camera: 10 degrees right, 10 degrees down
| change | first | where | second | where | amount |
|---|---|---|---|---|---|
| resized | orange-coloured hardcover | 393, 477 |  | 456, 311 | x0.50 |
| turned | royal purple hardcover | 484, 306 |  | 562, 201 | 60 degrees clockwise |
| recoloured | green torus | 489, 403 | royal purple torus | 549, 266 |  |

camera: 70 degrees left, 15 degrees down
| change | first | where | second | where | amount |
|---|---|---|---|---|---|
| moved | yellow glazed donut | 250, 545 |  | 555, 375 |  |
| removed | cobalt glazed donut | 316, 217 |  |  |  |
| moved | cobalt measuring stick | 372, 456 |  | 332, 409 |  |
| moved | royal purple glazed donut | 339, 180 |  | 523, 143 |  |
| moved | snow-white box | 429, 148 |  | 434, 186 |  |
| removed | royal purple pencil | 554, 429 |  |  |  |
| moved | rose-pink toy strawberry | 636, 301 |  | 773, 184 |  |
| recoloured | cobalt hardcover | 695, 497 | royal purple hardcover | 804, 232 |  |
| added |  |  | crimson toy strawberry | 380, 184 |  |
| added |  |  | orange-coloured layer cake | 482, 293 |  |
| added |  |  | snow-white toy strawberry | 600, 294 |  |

================

■ YOUR OBJECTIVE
Would you please copy the material above exactly, with nothing left out?

■ TASK RESULT
camera: 10 degrees right, 10 degrees down
| change | first | where | second | where | amount |
|---|---|---|---|---|---|
| resized | orange-coloured hardcover | 393, 477 |  | 456, 311 | x0.50 |
| turned | royal purple hardcover | 484, 306 |  | 562, 201 | 60 degrees clockwise |
| recoloured | green torus | 489, 403 | royal purple torus | 549, 266 |  |

camera: 70 degrees left, 15 degrees down
| change | first | where | second | where | amount |
|---|---|---|---|---|---|
| moved | yellow glazed donut | 250, 545 |  | 555, 375 |  |
| removed | cobalt glazed donut | 316, 217 |  |  |  |
| moved | cobalt measuring stick | 372, 456 |  | 332, 409 |  |
| moved | royal purple glazed donut | 339, 180 |  | 523, 143 |  |
| moved | snow-white box | 429, 148 |  | 434, 186 |  |
| removed | royal purple pencil | 554, 429 |  |  |  |
| moved | rose-pink toy strawberry | 636, 301 |  | 773, 184 |  |
| recoloured | cobalt hardcover | 695, 497 | royal purple hardcover | 804, 232 |  |
| added |  |  | crimson toy strawberry | 380, 184 |  |
| added |  |  | orange-coloured layer cake | 482, 293 |  |
| added |  |  | snow-white toy strawberry | 600, 294 |  |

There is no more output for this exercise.